**Exercise prompt**
Omitting every picture, copy the lines from the one that contains "camera: 105 degrees right, 20 degrees down" through the last line of the records below, exactly and with nothing added.

**Record set**
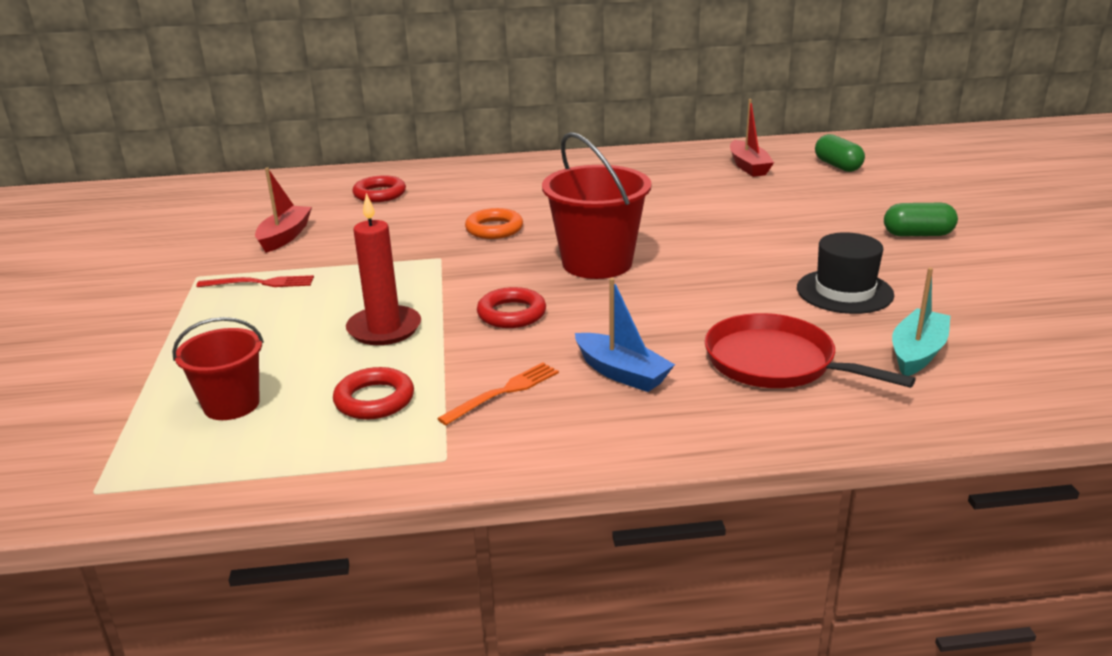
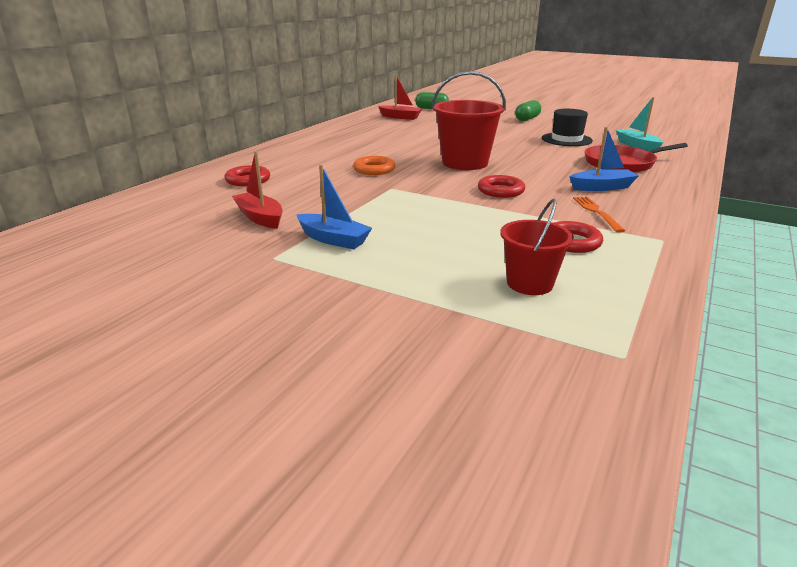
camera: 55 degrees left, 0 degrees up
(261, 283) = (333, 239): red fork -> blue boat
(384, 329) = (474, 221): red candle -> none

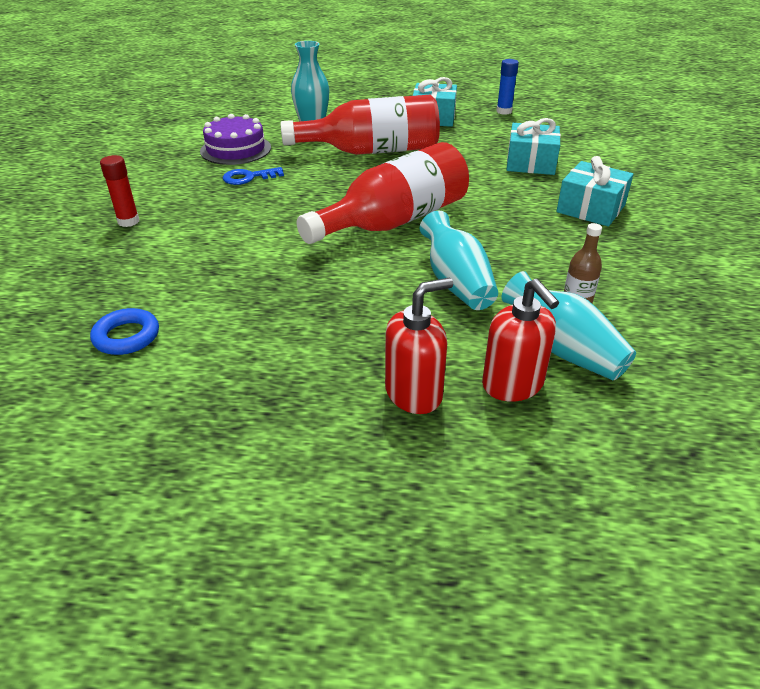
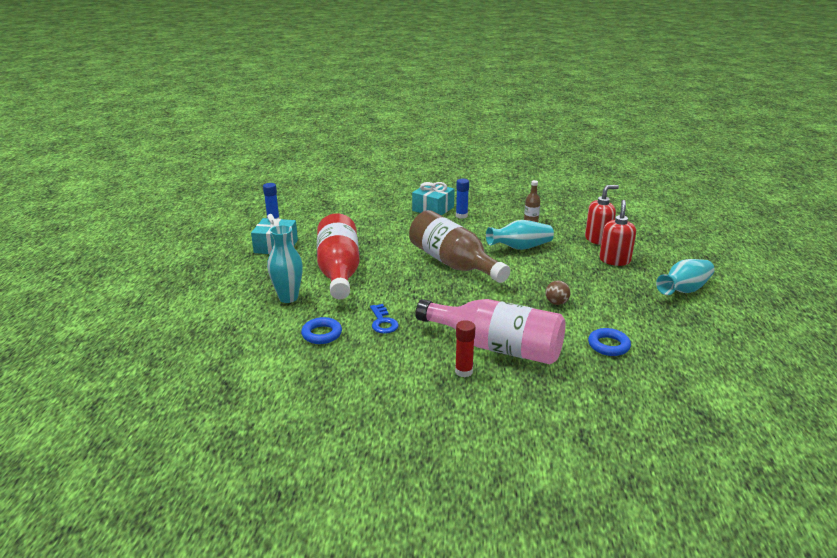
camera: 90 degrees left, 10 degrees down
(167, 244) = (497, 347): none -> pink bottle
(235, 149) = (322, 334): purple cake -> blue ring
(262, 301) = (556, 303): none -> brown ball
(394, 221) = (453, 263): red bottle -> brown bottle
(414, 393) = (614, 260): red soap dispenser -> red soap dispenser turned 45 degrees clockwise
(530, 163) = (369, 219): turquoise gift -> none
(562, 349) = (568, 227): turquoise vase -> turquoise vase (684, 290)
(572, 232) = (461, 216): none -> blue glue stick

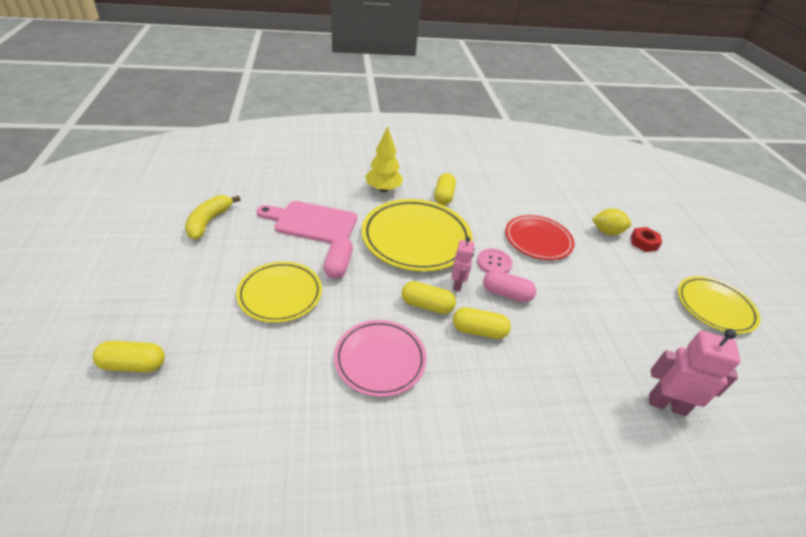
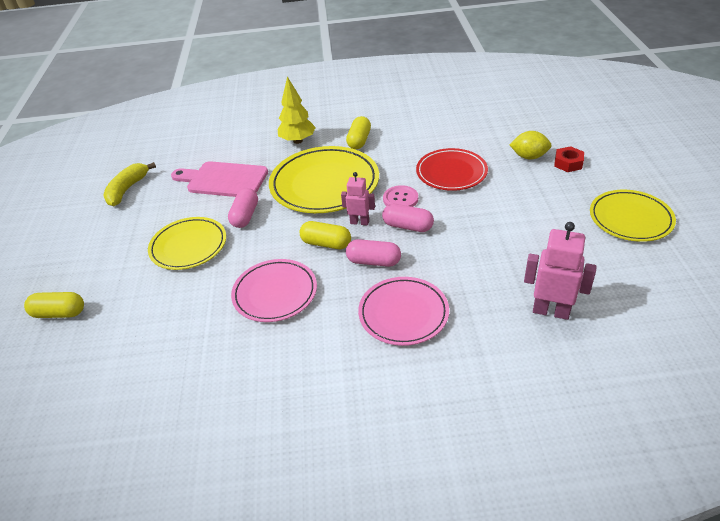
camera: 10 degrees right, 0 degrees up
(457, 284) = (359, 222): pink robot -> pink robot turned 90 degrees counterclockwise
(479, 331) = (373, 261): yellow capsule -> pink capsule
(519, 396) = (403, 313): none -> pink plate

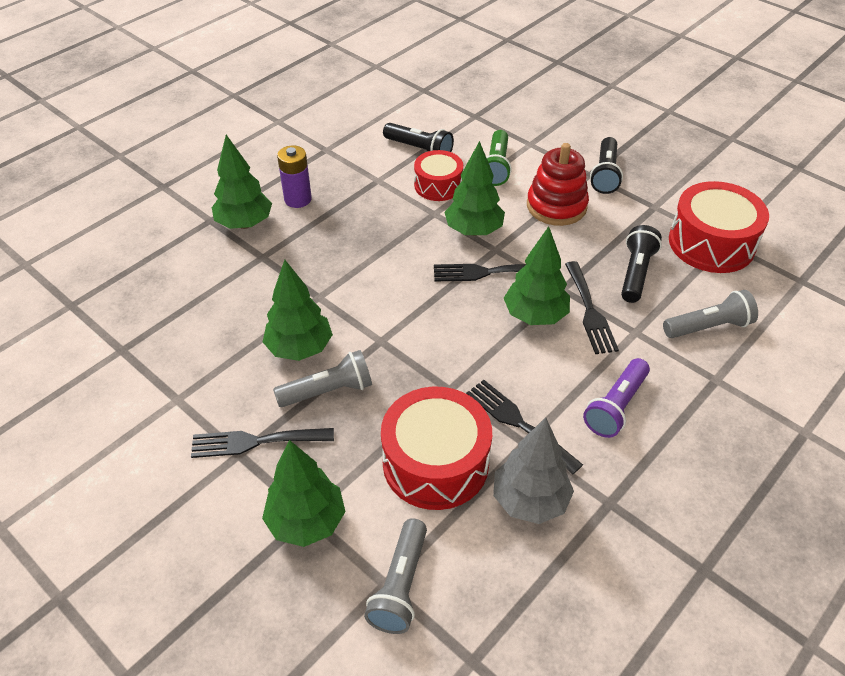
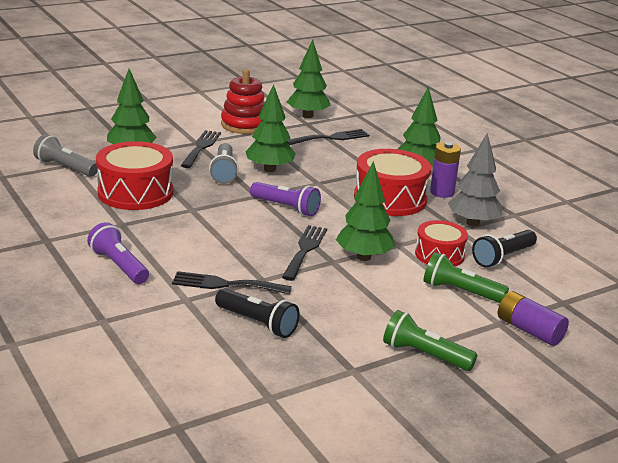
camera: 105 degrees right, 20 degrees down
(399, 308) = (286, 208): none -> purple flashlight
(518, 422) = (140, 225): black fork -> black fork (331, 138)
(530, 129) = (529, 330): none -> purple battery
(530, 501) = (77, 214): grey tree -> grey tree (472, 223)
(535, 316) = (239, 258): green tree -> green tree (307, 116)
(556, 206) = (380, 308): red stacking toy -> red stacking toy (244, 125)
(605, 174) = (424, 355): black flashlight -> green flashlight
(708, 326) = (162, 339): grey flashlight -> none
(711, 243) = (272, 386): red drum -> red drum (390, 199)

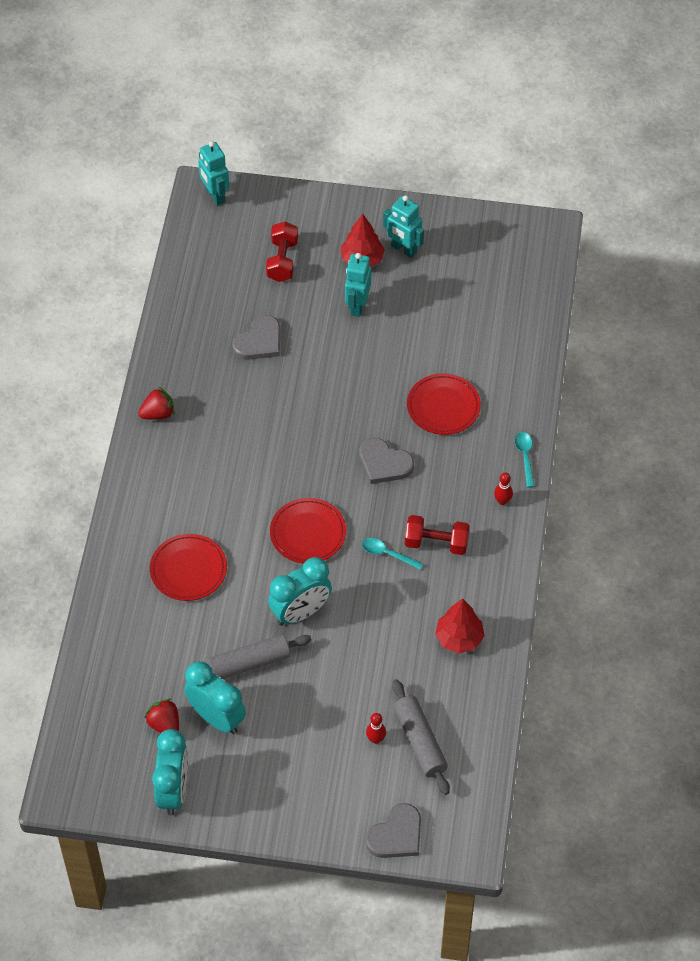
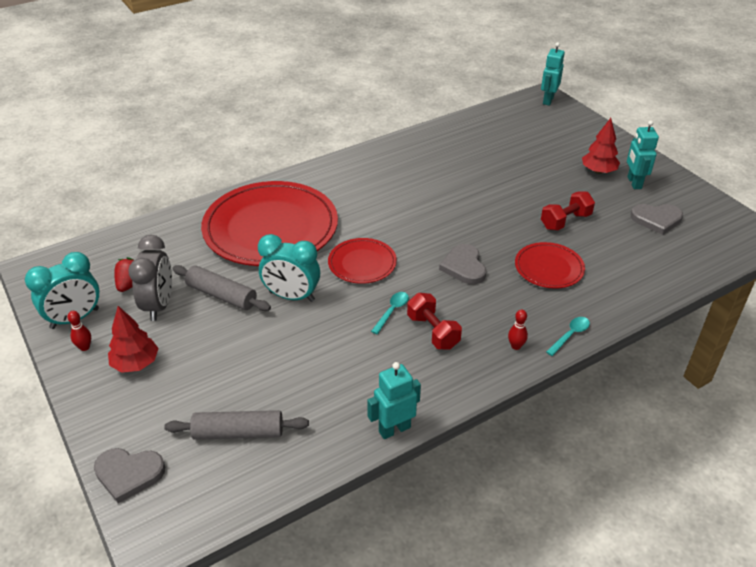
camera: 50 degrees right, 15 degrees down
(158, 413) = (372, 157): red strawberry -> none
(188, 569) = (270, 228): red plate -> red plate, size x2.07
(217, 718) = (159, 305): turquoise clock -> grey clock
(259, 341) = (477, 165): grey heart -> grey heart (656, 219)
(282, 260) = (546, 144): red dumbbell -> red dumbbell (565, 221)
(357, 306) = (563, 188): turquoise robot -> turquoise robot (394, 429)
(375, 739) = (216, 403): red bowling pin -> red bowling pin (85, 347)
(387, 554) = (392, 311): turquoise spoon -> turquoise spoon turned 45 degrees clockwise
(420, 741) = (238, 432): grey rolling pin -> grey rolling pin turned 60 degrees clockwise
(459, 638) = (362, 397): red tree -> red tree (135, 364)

**Written reply**
camera: 105 degrees right, 20 degrees down
(399, 308) = (286, 208): none -> purple flashlight
(518, 422) = (140, 225): black fork -> black fork (331, 138)
(530, 129) = (529, 330): none -> purple battery
(530, 501) = (77, 214): grey tree -> grey tree (472, 223)
(535, 316) = (239, 258): green tree -> green tree (307, 116)
(556, 206) = (380, 308): red stacking toy -> red stacking toy (244, 125)
(605, 174) = (424, 355): black flashlight -> green flashlight
(708, 326) = (162, 339): grey flashlight -> none
(711, 243) = (272, 386): red drum -> red drum (390, 199)

camera: 50 degrees right, 15 degrees down
(158, 413) = (372, 157): red strawberry -> none
(188, 569) = (270, 228): red plate -> red plate, size x2.07
(217, 718) = (159, 305): turquoise clock -> grey clock
(259, 341) = (477, 165): grey heart -> grey heart (656, 219)
(282, 260) = (546, 144): red dumbbell -> red dumbbell (565, 221)
(357, 306) = (563, 188): turquoise robot -> turquoise robot (394, 429)
(375, 739) = (216, 403): red bowling pin -> red bowling pin (85, 347)
(387, 554) = (392, 311): turquoise spoon -> turquoise spoon turned 45 degrees clockwise
(420, 741) = (238, 432): grey rolling pin -> grey rolling pin turned 60 degrees clockwise
(459, 638) = (362, 397): red tree -> red tree (135, 364)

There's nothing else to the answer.